= TASK OBJECTIVE =
Write the lines below out exactly, dropping each picture.

---------- TASK DATA

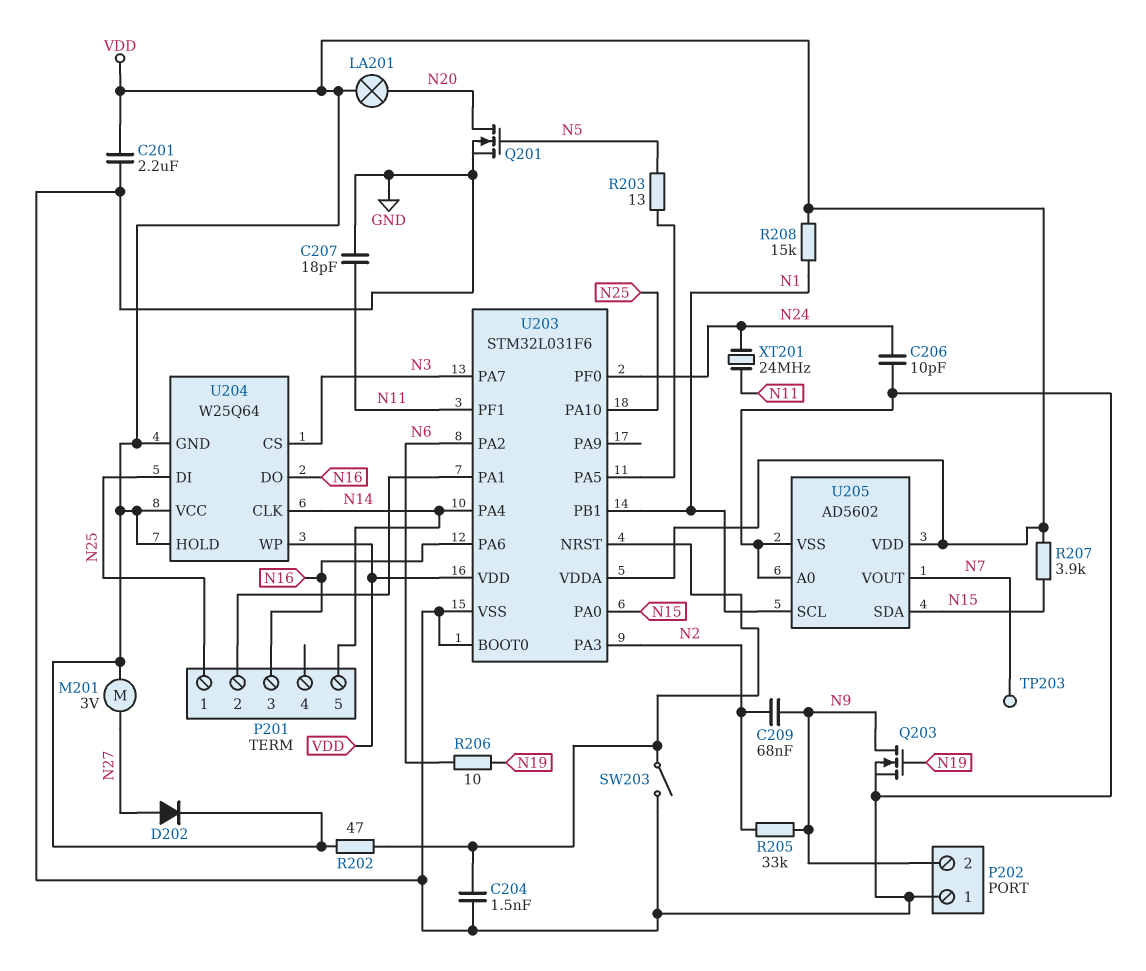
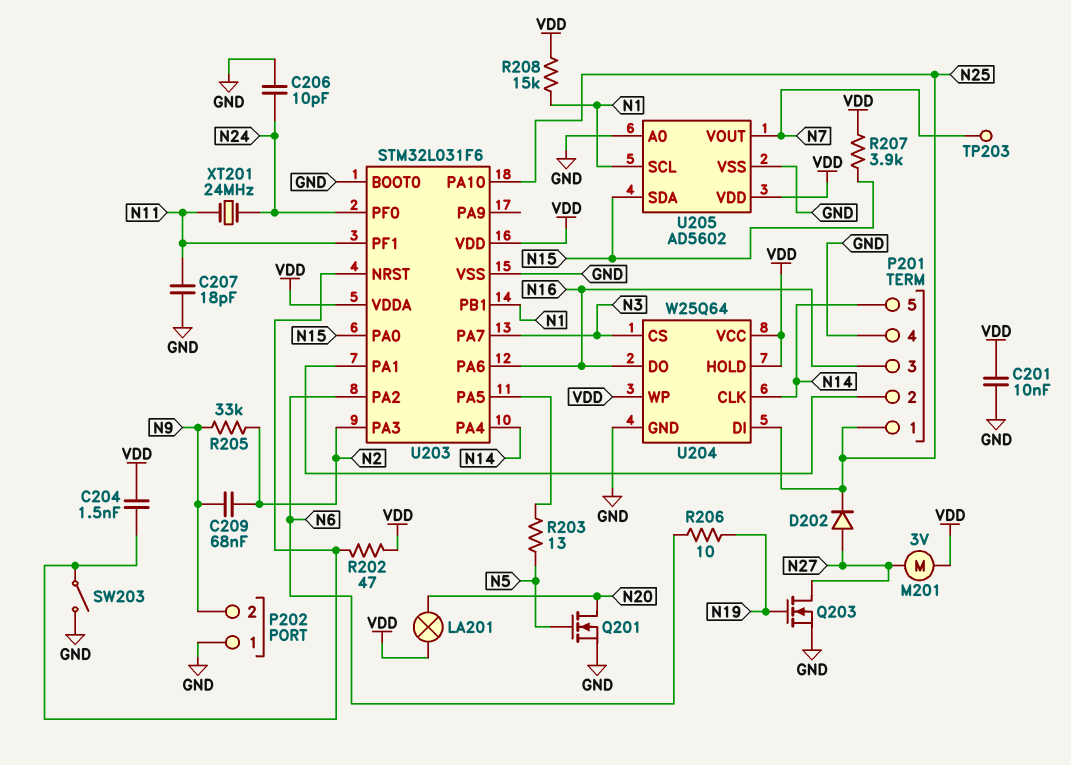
C201: 2.2uF (GND, VDD) -> 10nF (GND, VDD)
C204: 1.5nF (GND, U203/NRST) -> 1.5nF (U203/NRST, VDD)
D202: diode (A N27, K VDD) -> diode (A N27, K N25)
P201 pin 4: none -> GND
Q203: NMOS (G N19, D N9, S GND) -> NMOS (G N19, D N27, S GND)
U204 pin GND: VDD -> GND

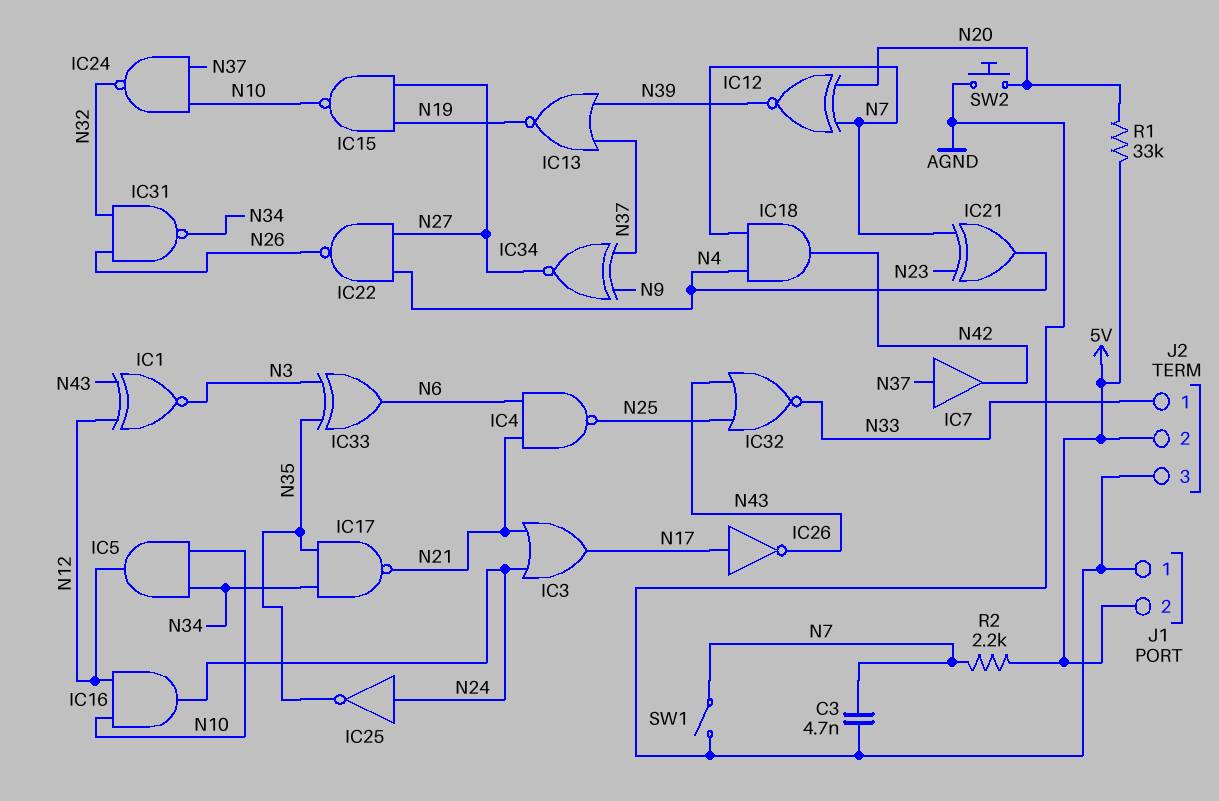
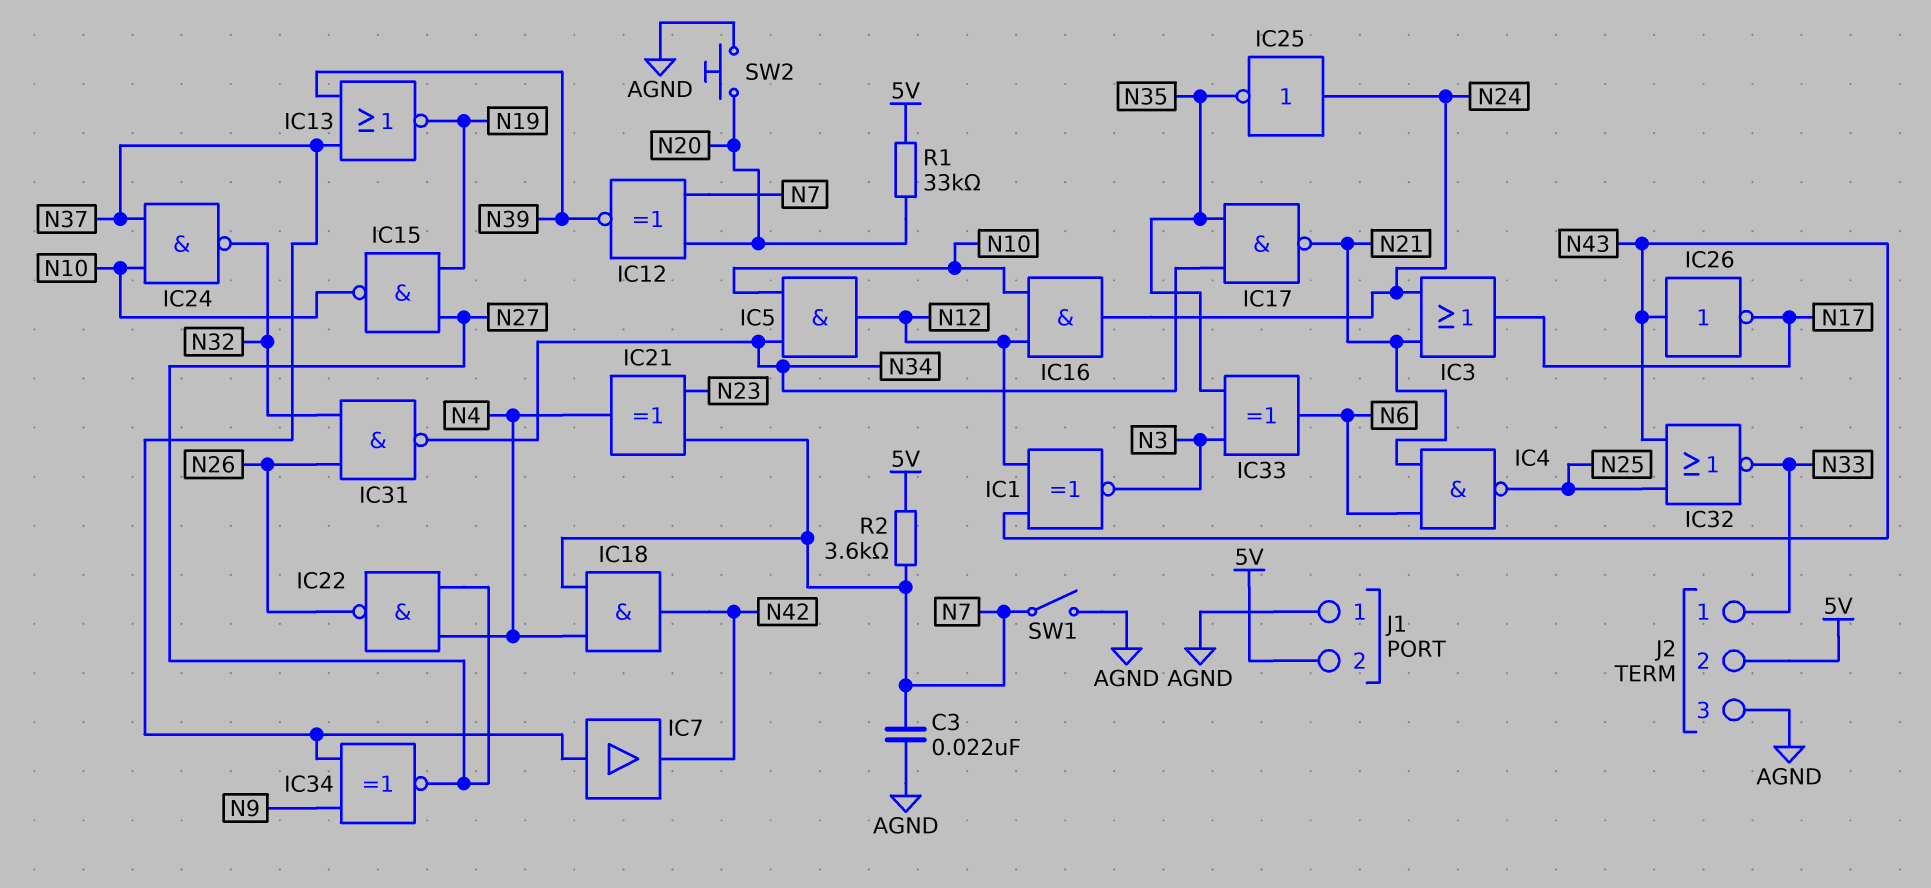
C3: 4.7nF (AGND, N7) -> 22nF (AGND, N7)
IC26: NOT (in N17, out N43) -> NOT (in N43, out N17)
R2: 2.2k (5V, N7) -> 3.6k (5V, N7)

--------------------

= RESPONSE TO THIS TASK =
C201: 2.2uF (GND, VDD) -> 10nF (GND, VDD)
C204: 1.5nF (GND, U203/NRST) -> 1.5nF (U203/NRST, VDD)
D202: diode (A N27, K VDD) -> diode (A N27, K N25)
P201 pin 4: none -> GND
Q203: NMOS (G N19, D N9, S GND) -> NMOS (G N19, D N27, S GND)
U204 pin GND: VDD -> GND

C3: 4.7nF (AGND, N7) -> 22nF (AGND, N7)
IC26: NOT (in N17, out N43) -> NOT (in N43, out N17)
R2: 2.2k (5V, N7) -> 3.6k (5V, N7)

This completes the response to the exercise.